> _What to produce_
Your output should be exactly the lines from the one containing "pink padlock [592,236,617,309]" through the final line of the records, both included, with every picture left out.

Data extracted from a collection
= Beginning of Section =

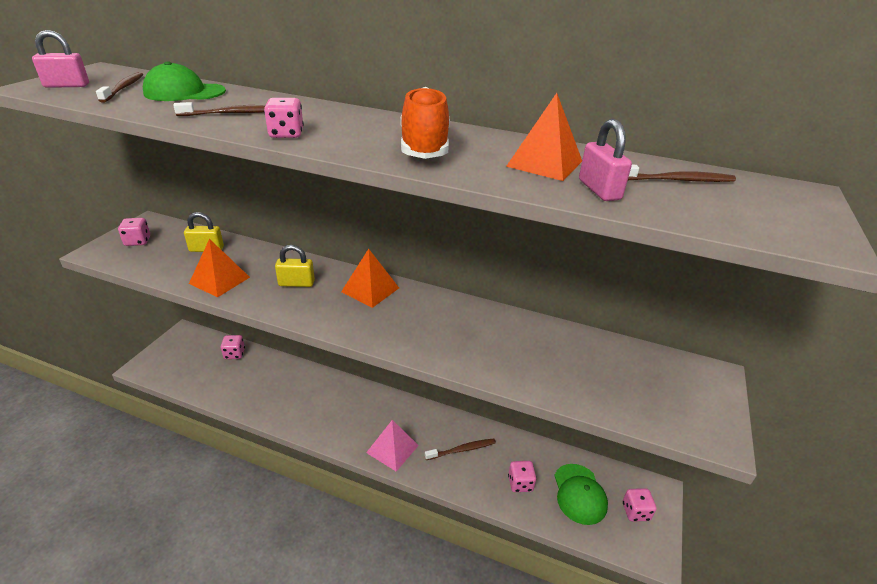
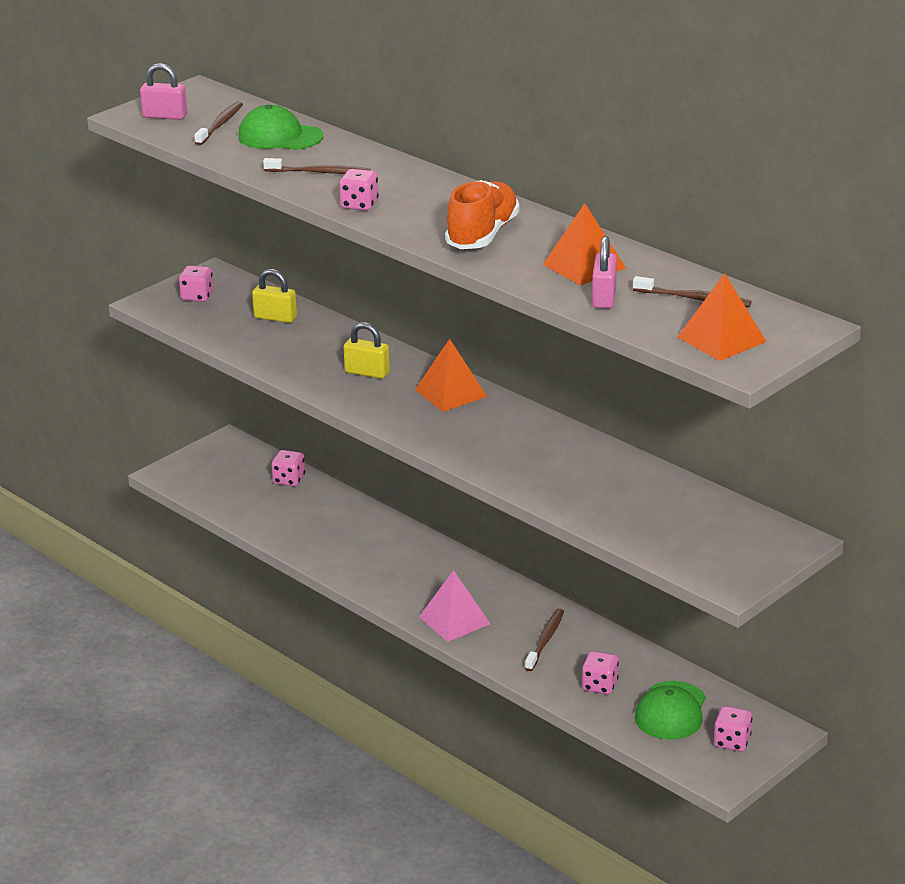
camera: 25 degrees right, 5 degrees down
orange pyramid [189,239,250,298] -> orange pyramid moved to [678,273,767,361]
brown toothbrush [425,438,496,460] -> brown toothbrush turned 75 degrees counterclockwise [525,608,564,671]

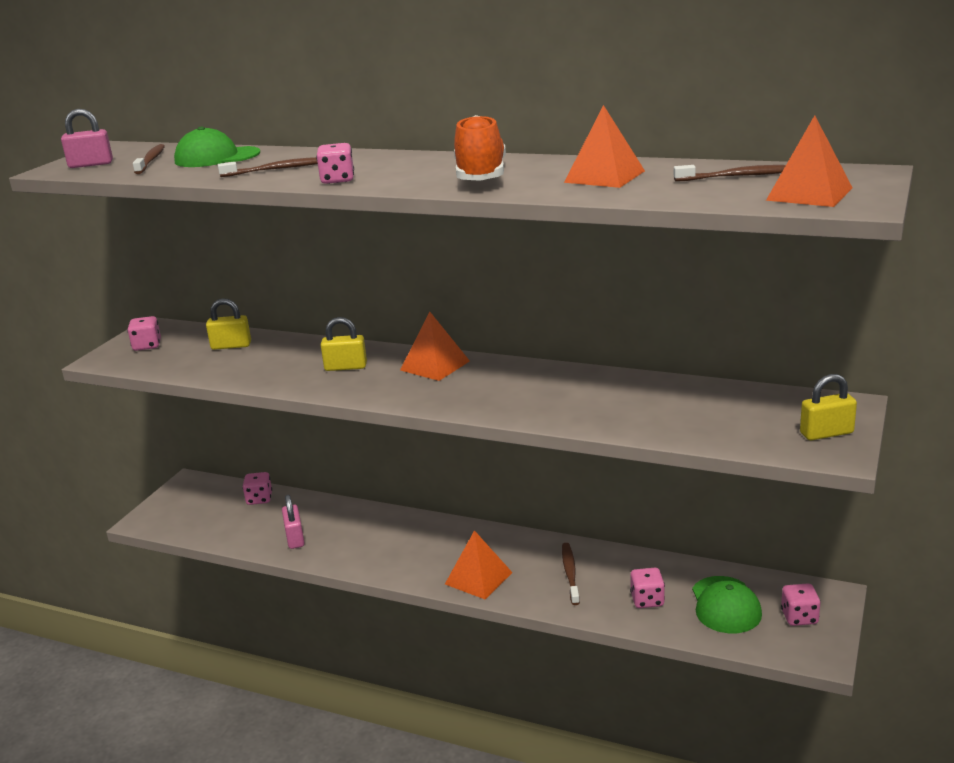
camera: 20 degrees left, 5 degrees down
pink pyramid [419,570,491,642] -> orange pyramid [445,530,513,599]
pink padlock [592,236,617,309] -> pink padlock moved to [282,495,305,549]
none -> yellow padlock [800,374,857,440]

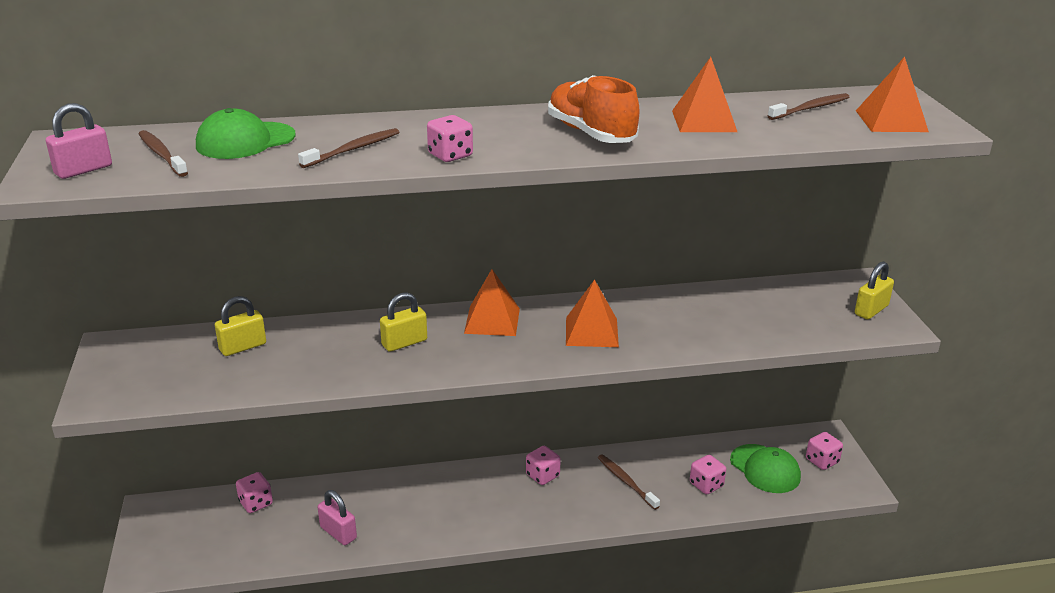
camera: 35 degrees left, 5 degrees up
pink dice [127,316,161,351] -> pink dice moved to [526,446,561,485]
orange pyramid [445,530,513,599] -> orange pyramid moved to [566,279,619,347]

= End of Section =

> _Solved exercise_
pink padlock [592,236,617,309] -> pink padlock moved to [282,495,305,549]
none -> yellow padlock [800,374,857,440]

camera: 35 degrees left, 5 degrees up
pink dice [127,316,161,351] -> pink dice moved to [526,446,561,485]
orange pyramid [445,530,513,599] -> orange pyramid moved to [566,279,619,347]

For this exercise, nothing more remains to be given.